■ Dataset records ■
====

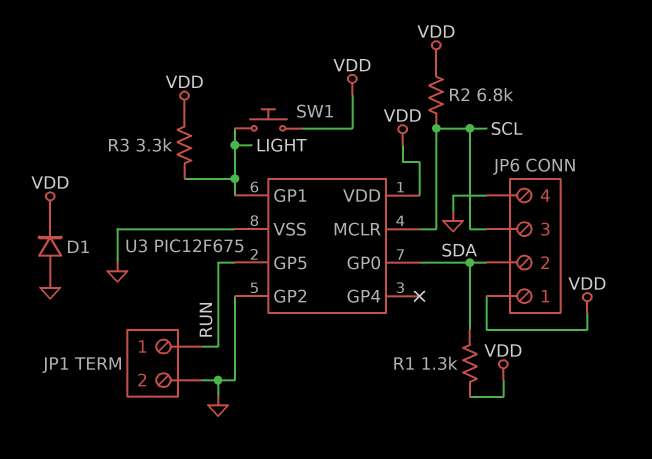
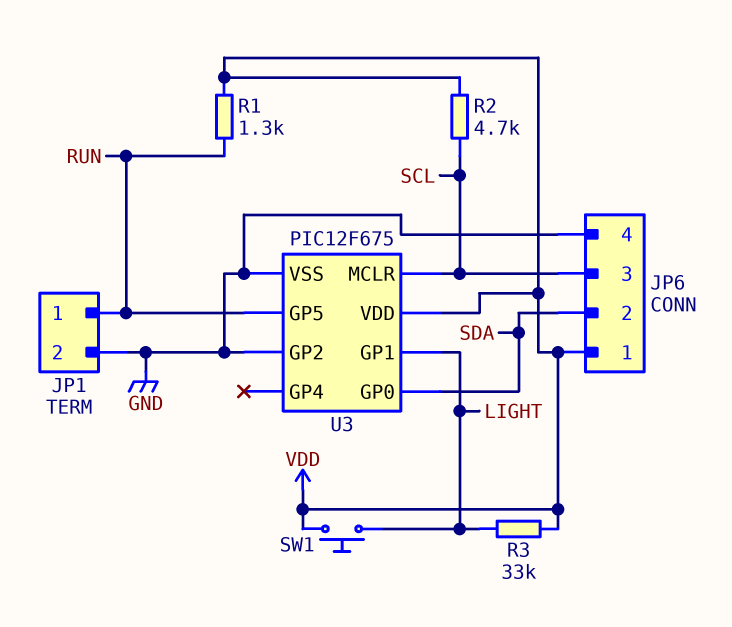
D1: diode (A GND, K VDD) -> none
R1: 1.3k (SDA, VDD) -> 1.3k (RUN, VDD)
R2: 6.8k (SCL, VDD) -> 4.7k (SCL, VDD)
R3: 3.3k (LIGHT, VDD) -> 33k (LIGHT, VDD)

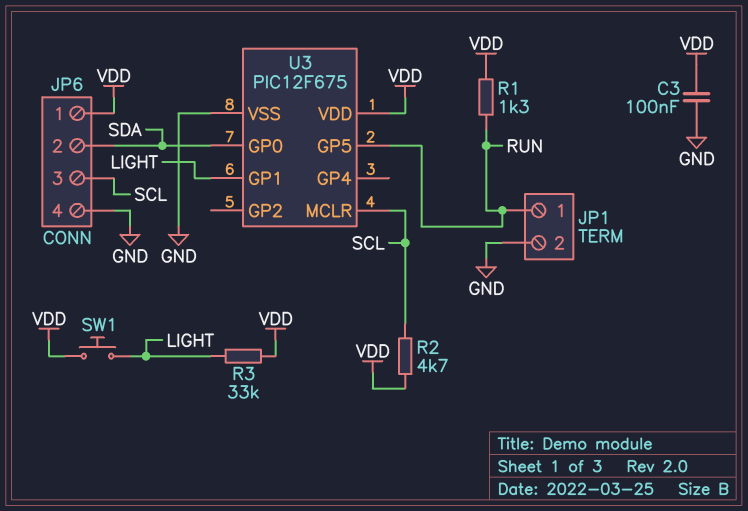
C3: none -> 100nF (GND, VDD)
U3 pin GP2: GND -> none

====

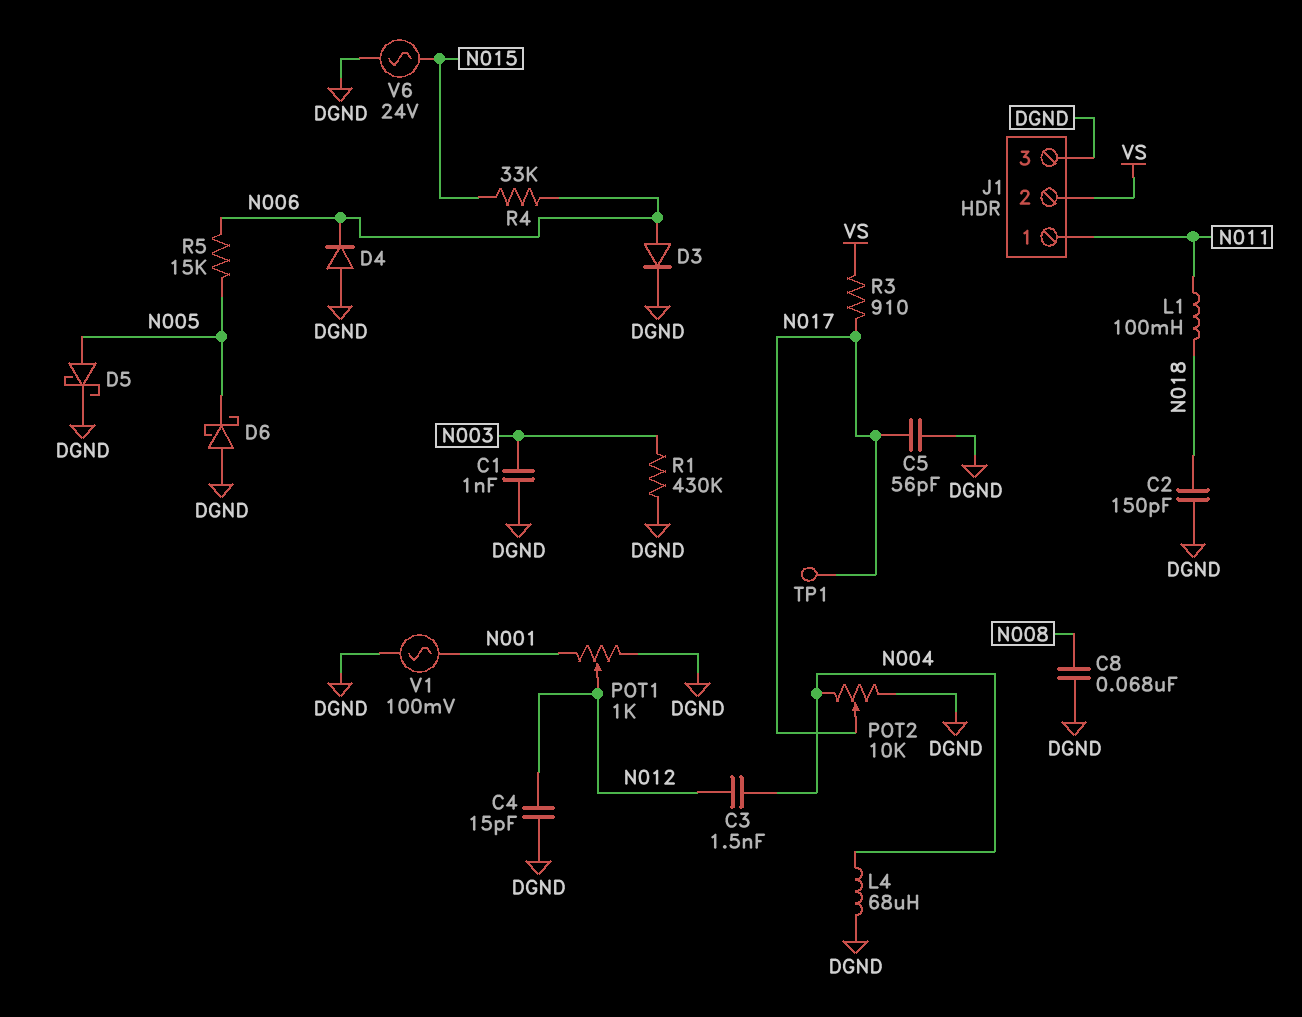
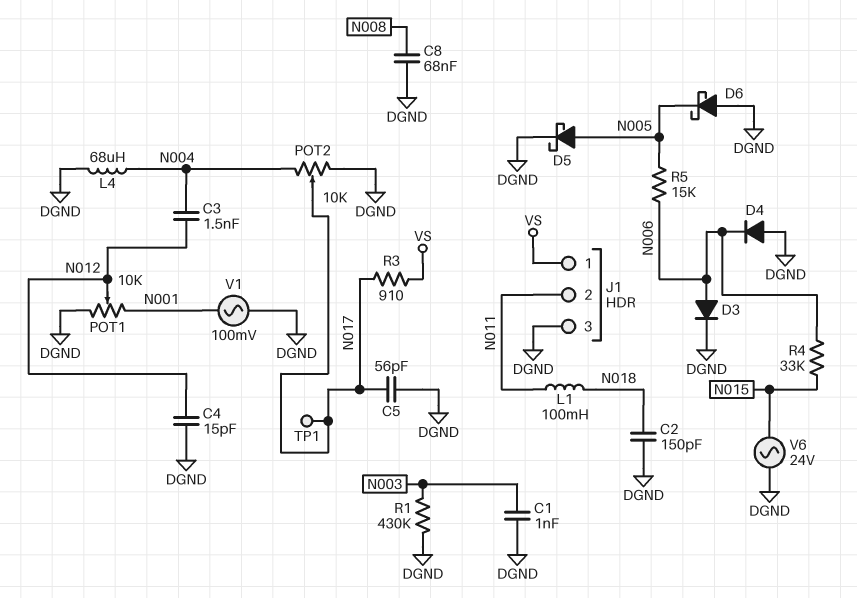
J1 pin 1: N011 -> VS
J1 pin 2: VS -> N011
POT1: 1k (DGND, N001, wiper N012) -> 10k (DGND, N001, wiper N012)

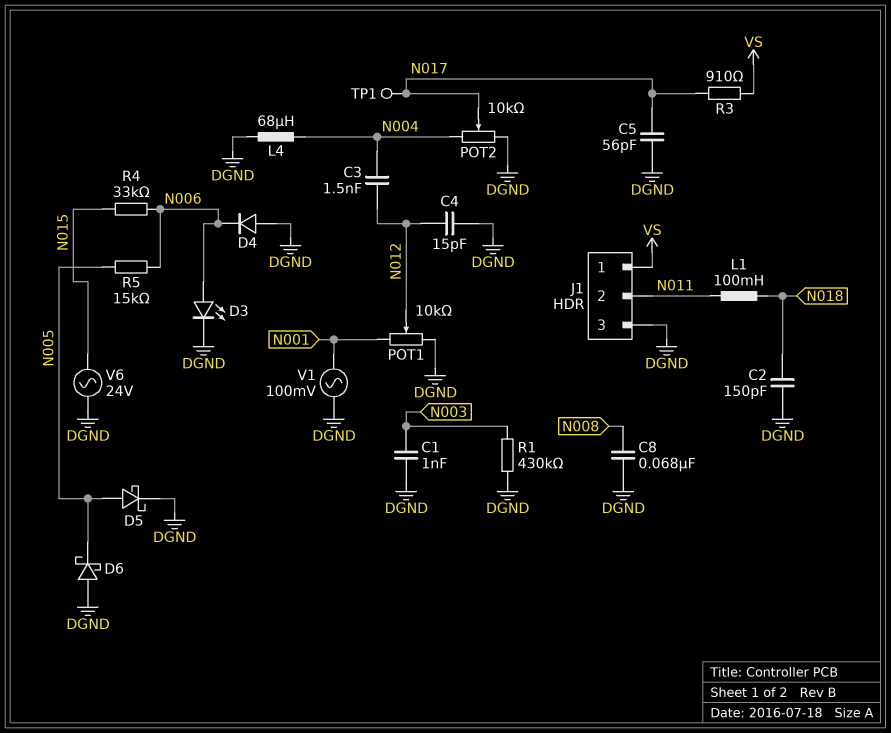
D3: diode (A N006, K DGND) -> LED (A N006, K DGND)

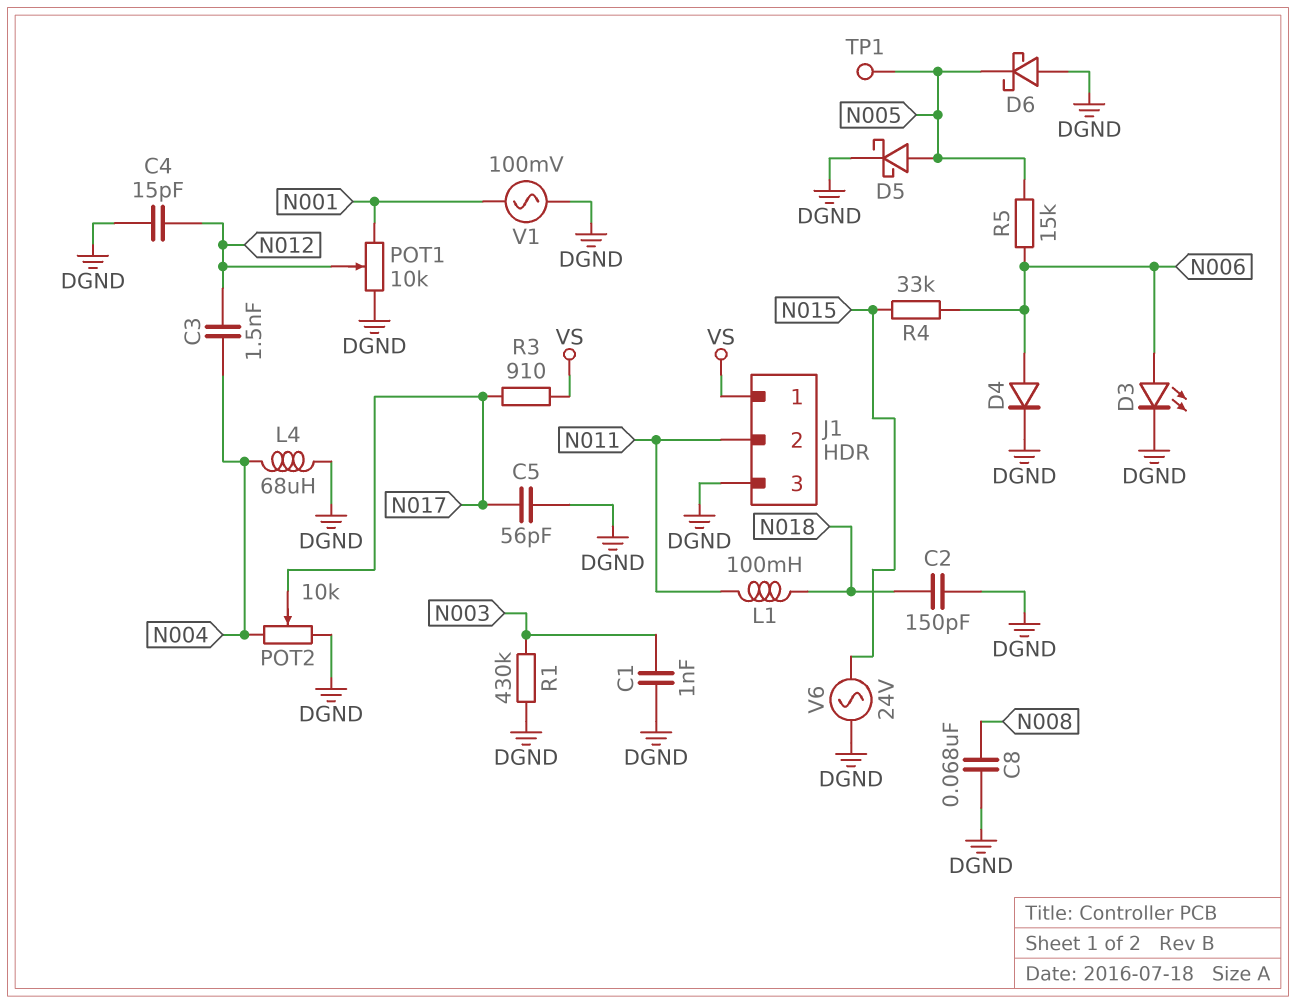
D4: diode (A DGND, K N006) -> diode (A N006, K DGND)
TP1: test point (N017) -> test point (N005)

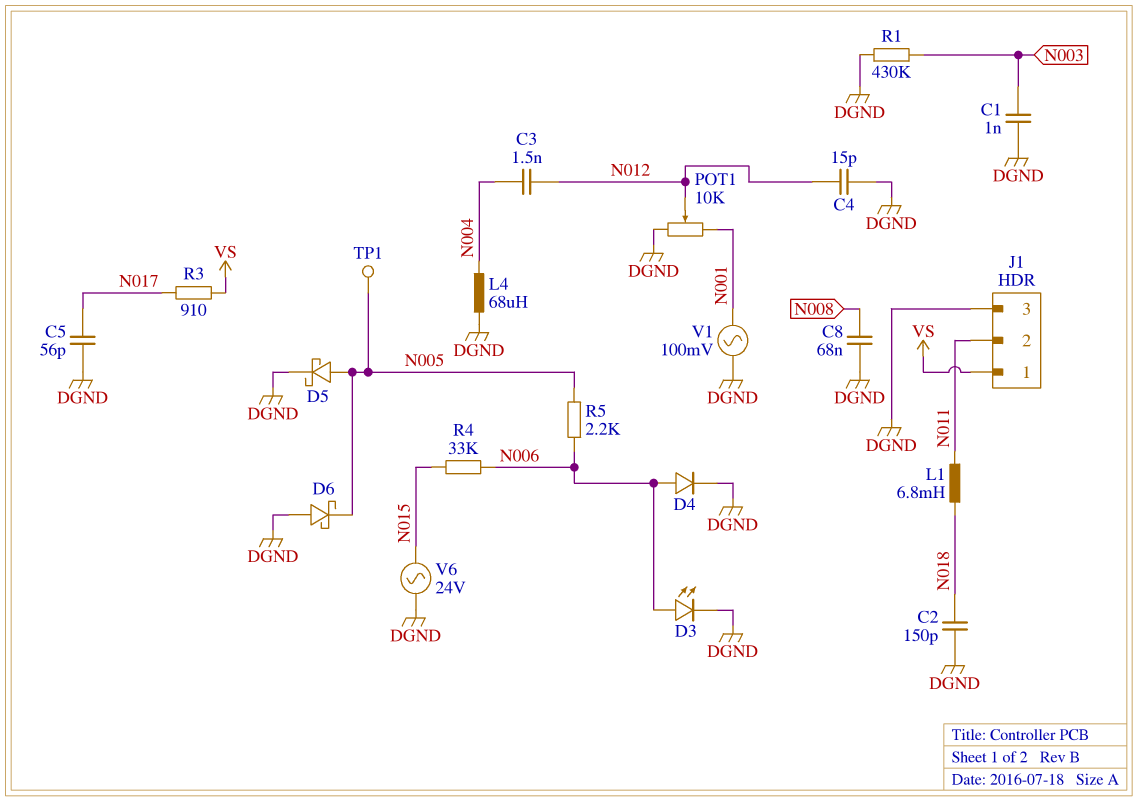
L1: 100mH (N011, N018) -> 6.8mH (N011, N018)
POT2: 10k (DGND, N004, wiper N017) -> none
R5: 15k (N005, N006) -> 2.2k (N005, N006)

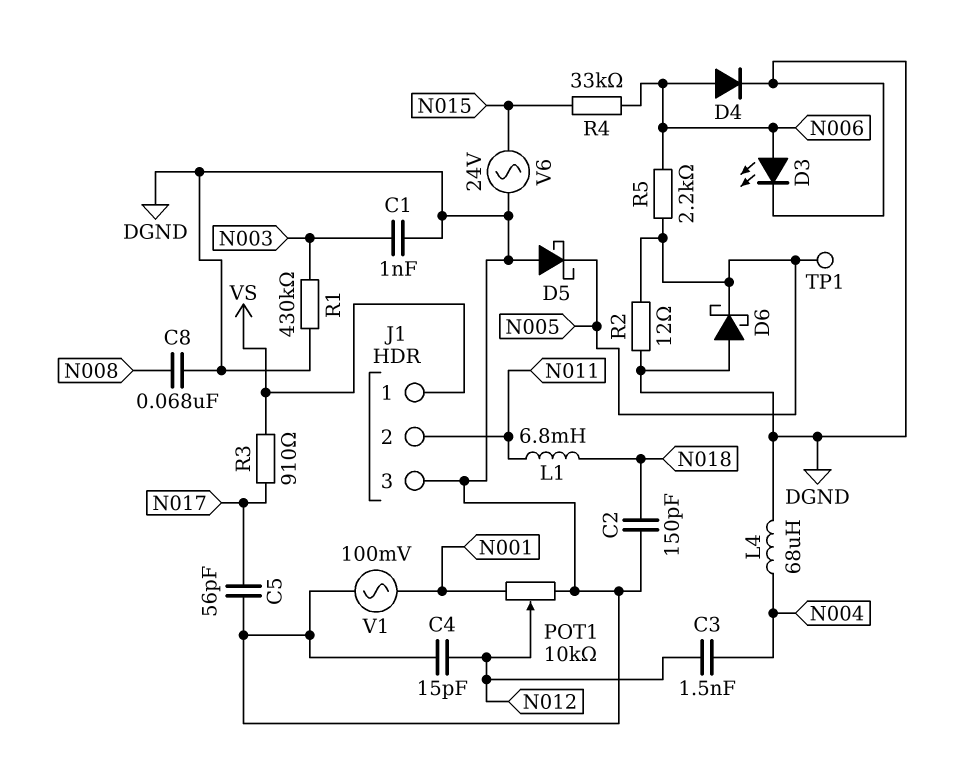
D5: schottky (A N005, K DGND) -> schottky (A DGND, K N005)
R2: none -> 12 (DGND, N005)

====

■ Task ■
Above, find the line with "D1: diode (A GND, K VDD) -> none"; copy it and every line down to the line with "U3 pin GP2: GND -> none", exactly and both included, but no pictures.

■ Result for this exercise ■
D1: diode (A GND, K VDD) -> none
R1: 1.3k (SDA, VDD) -> 1.3k (RUN, VDD)
R2: 6.8k (SCL, VDD) -> 4.7k (SCL, VDD)
R3: 3.3k (LIGHT, VDD) -> 33k (LIGHT, VDD)

C3: none -> 100nF (GND, VDD)
U3 pin GP2: GND -> none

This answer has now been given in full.